◆ **WHAT TO DO**
Could you print the lines below exactly, from the one holding "lime brick C1:E2 level 1 -> none" through the last line, with no other output?

◆ **INFORMATION PROVIDED**
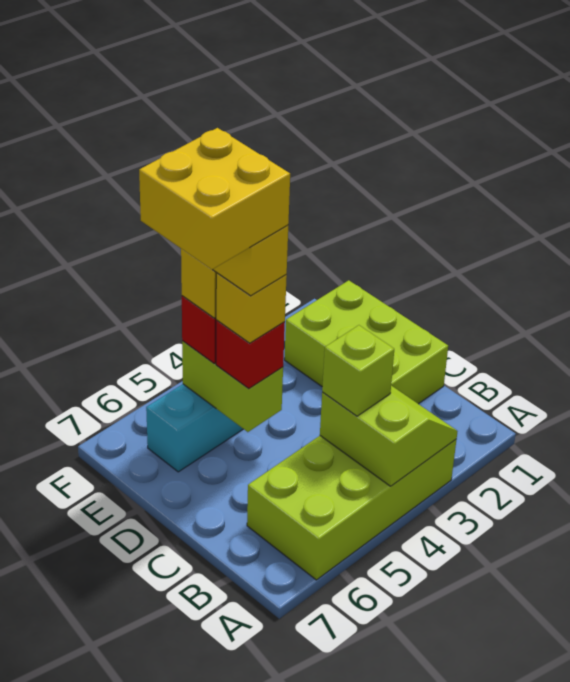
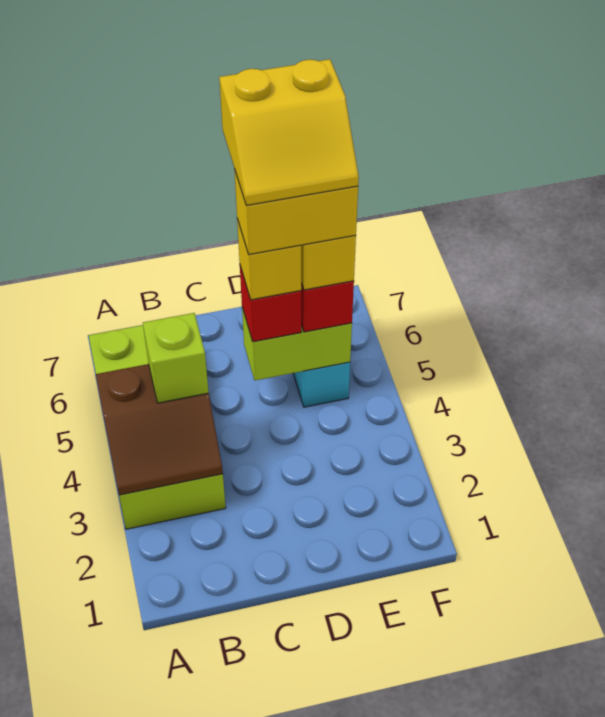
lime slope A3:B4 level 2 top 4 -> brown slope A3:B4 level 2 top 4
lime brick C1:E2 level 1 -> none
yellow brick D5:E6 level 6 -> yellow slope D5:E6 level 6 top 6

◆ **TASK SOLUTION**
lime brick C1:E2 level 1 -> none
yellow brick D5:E6 level 6 -> yellow slope D5:E6 level 6 top 6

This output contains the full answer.